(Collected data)
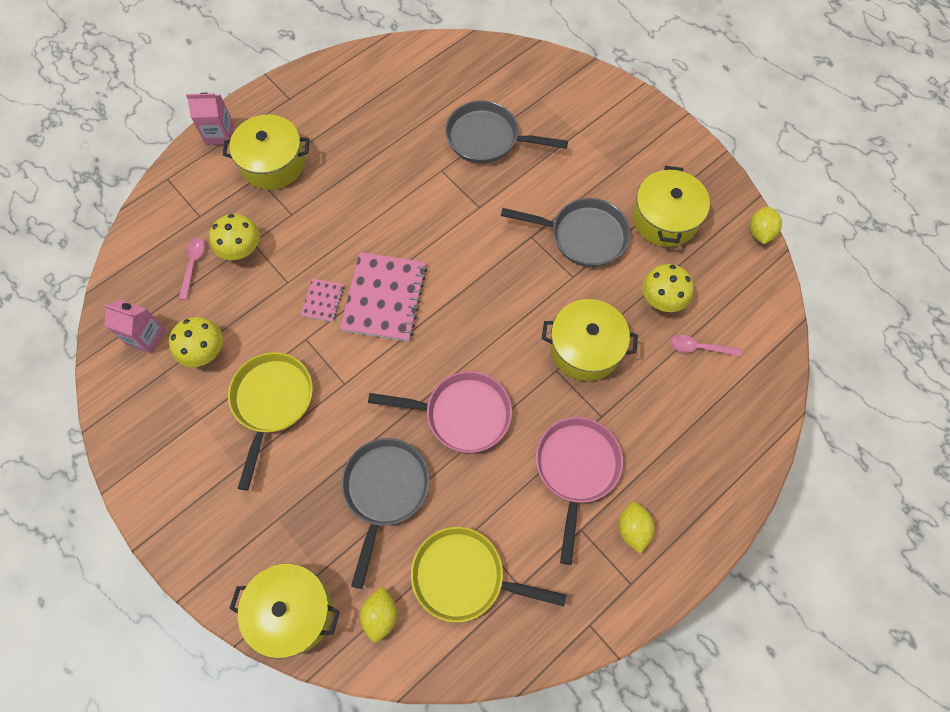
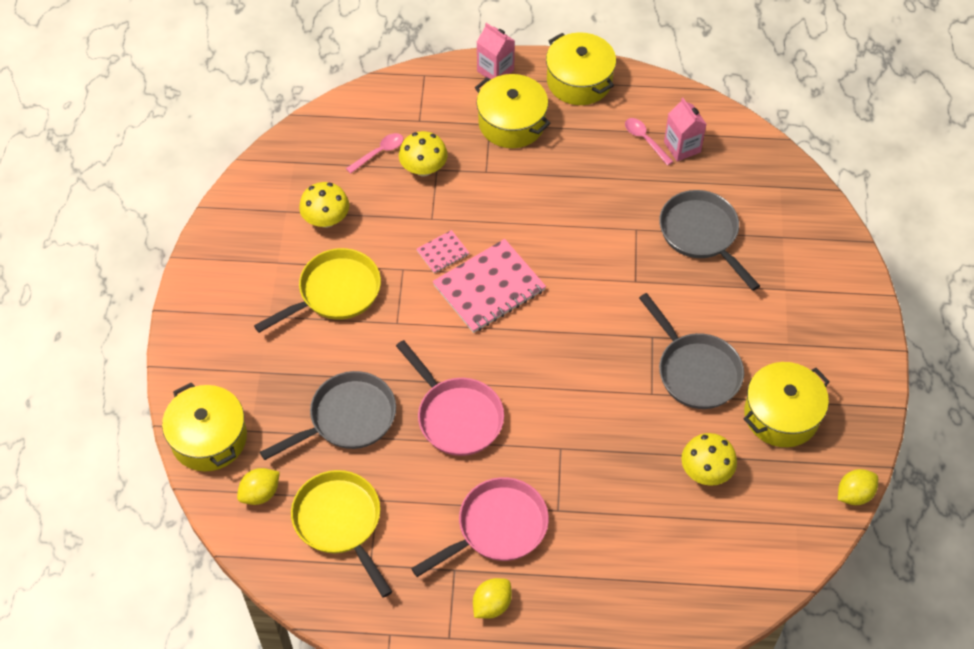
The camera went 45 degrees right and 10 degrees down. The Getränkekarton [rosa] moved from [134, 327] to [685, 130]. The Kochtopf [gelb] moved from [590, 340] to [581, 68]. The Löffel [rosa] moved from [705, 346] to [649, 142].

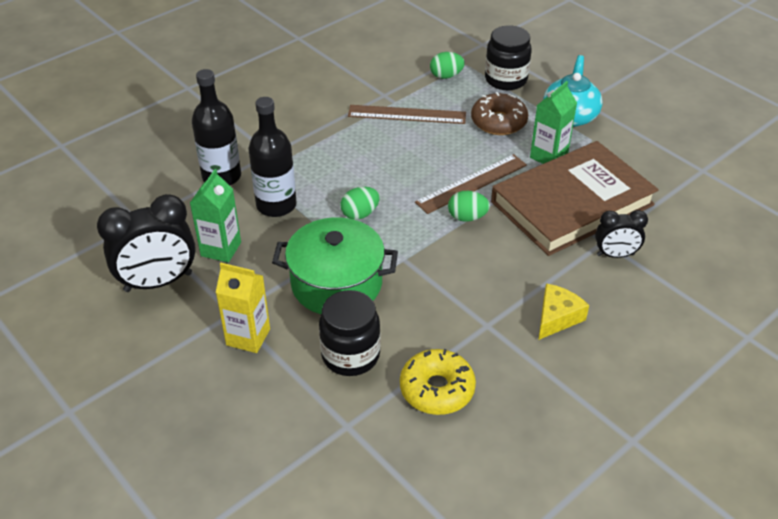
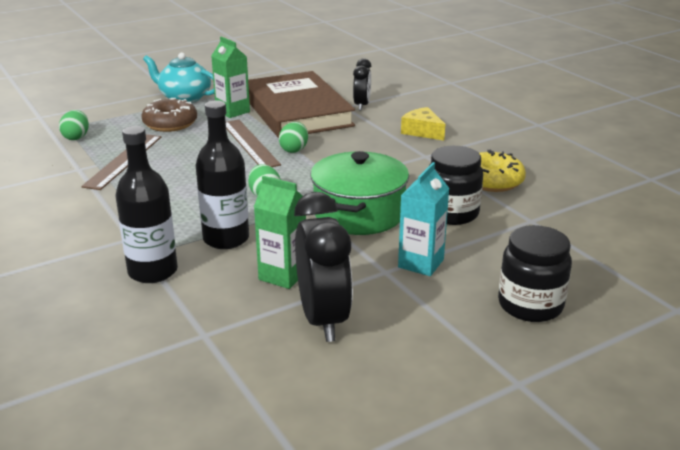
The camera went 80 degrees left and 15 degrees down. The Einmachglas [schwarz] moved from [508, 57] to [535, 273]. The Getränkekarton [gelb] at [243, 308] became the Getränkekarton [türkis] at [424, 219].

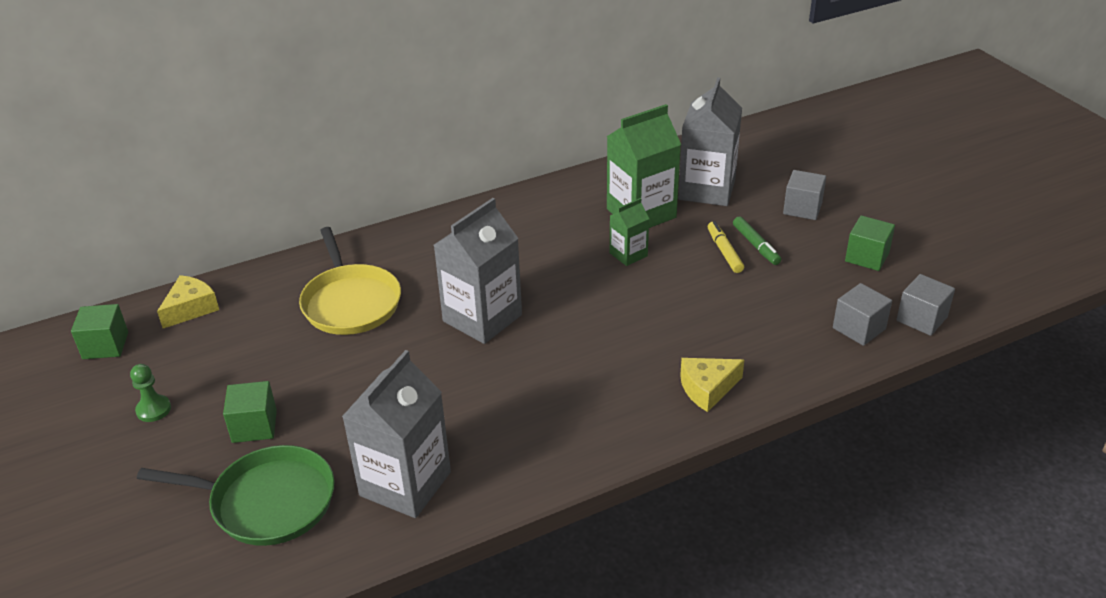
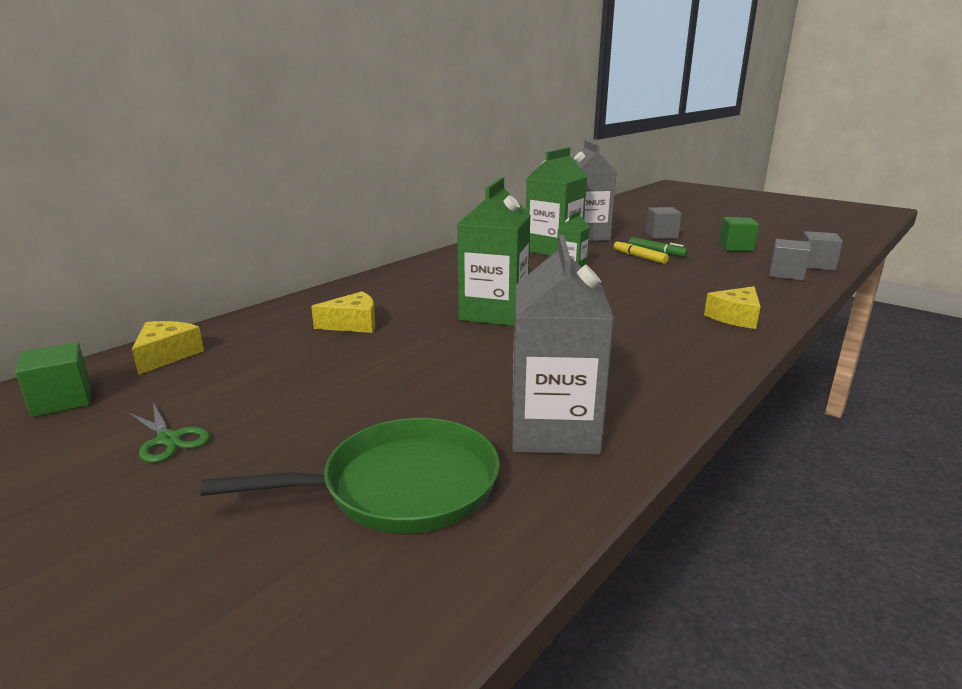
The camera went 25 degrees left and 15 degrees down. The Kubus [grün] at [250, 412] disappeared. The Bauer [grün] at [150, 393] was replaced by the Schere [grün] at [169, 433]. The Pfanne [gelb] at [350, 281] was replaced by the Käse [gelb] at [343, 312]. The Getränkekarton [grau] at [478, 271] became the Getränkekarton [grün] at [494, 251].

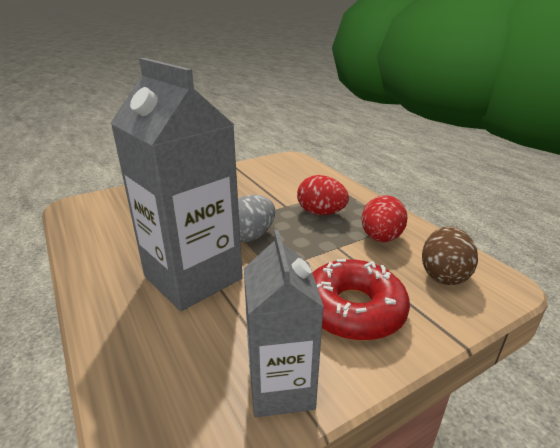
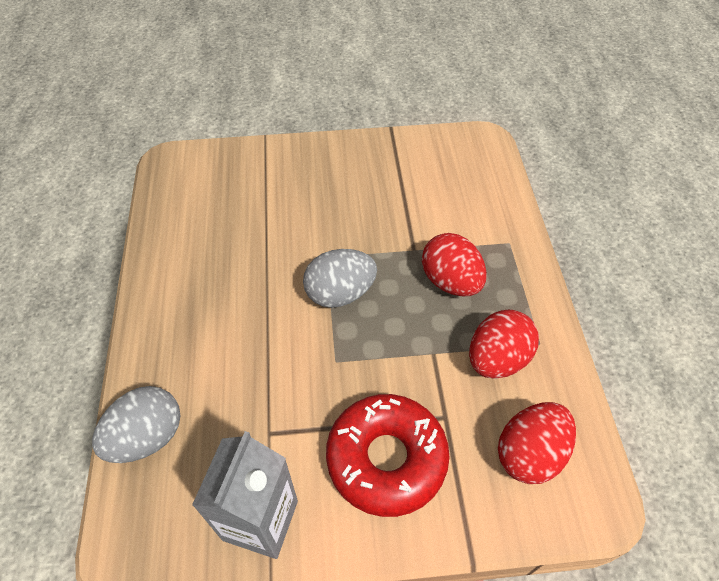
The camera went 25 degrees right and 25 degrees up. The Getränkekarton [grau] at [177, 184] disappeared. The Ei [grau] at [136, 424] appeared. The Ei [braun] at [450, 255] became the Ei [rot] at [537, 443].

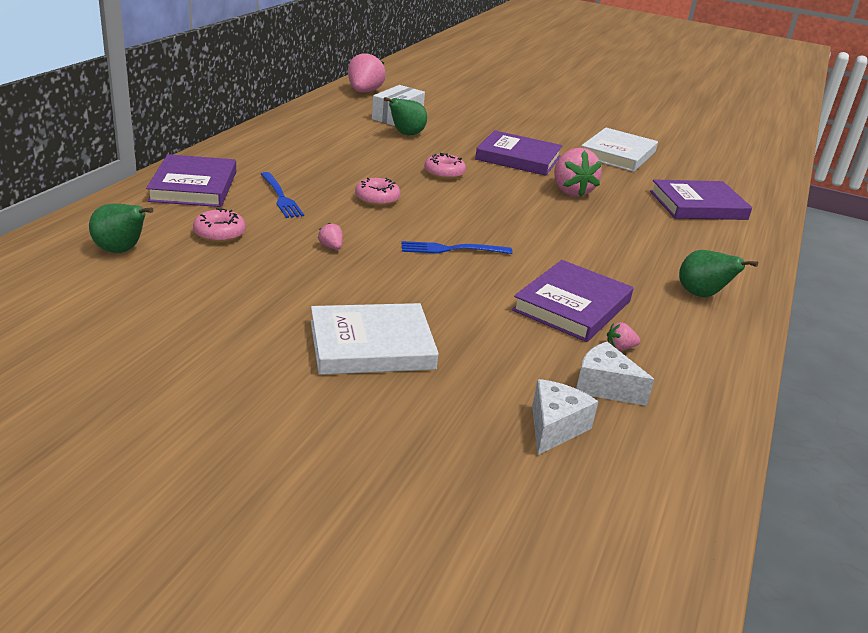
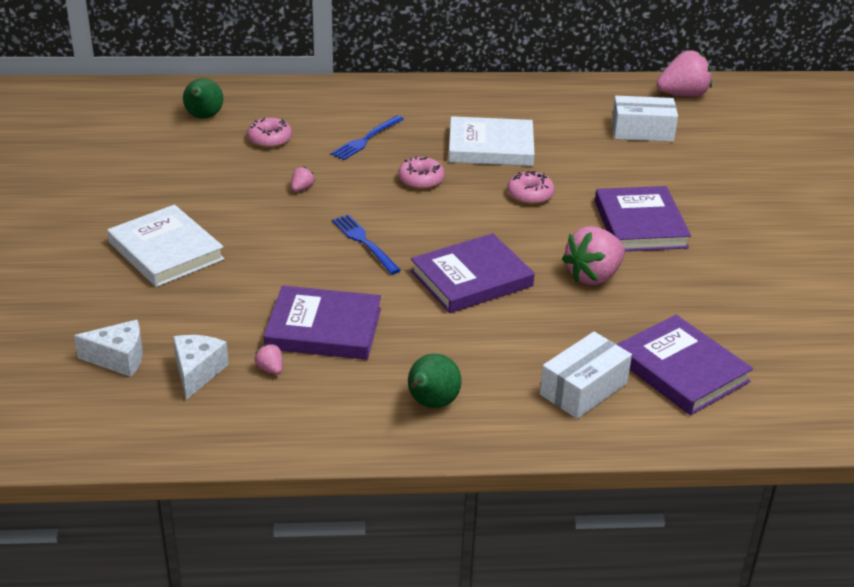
The camera went 65 degrees right and 5 degrees up. The Birne [grün] at [405, 116] disappeared. The Schachtel [weiß] at [586, 375] appeared. The Buch [lila] moved from [191, 180] to [472, 273]. The Buch [weiß] moved from [619, 149] to [491, 141].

### How to complete this task
Begin at the line that contains "The camera went 25 degrees right" and transcribe exactly, and only, each line through the final line of the data above, both included; the pictures do not go in.

### Output below
The camera went 25 degrees right and 25 degrees up. The Getränkekarton [grau] at [177, 184] disappeared. The Ei [grau] at [136, 424] appeared. The Ei [braun] at [450, 255] became the Ei [rot] at [537, 443].

The camera went 65 degrees right and 5 degrees up. The Birne [grün] at [405, 116] disappeared. The Schachtel [weiß] at [586, 375] appeared. The Buch [lila] moved from [191, 180] to [472, 273]. The Buch [weiß] moved from [619, 149] to [491, 141].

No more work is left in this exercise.